■ OBJECTIVE: Pick out every line in the entries below that contains the string "book" with matching case, and copy each of those lines.
====== RECORDS FOR THE EXERCISE ======
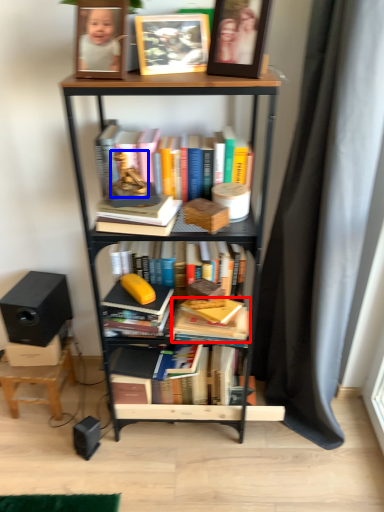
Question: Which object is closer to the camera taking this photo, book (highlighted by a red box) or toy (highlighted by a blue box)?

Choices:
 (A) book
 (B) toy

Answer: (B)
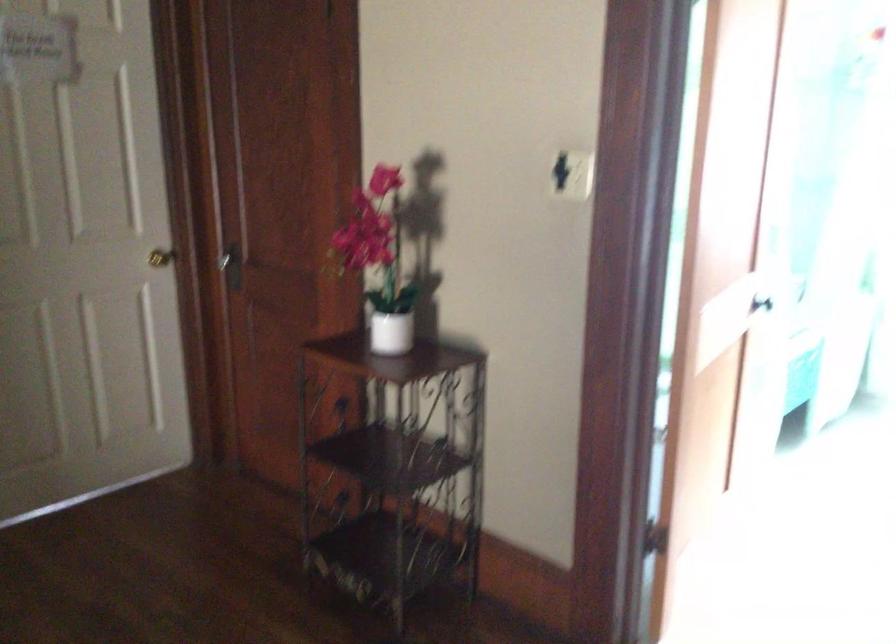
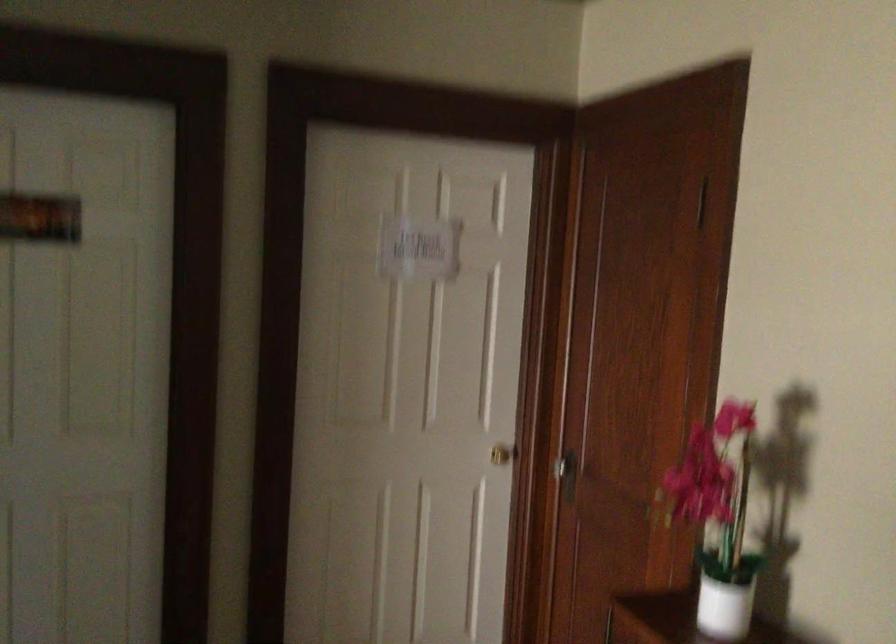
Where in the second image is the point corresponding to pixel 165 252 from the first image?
======
■ EXERCISE OUTPUT:
Question: Which object is closer to the camera taking this photo, book (highlighted by a red box) or toy (highlighted by a blue box)?
 (A) book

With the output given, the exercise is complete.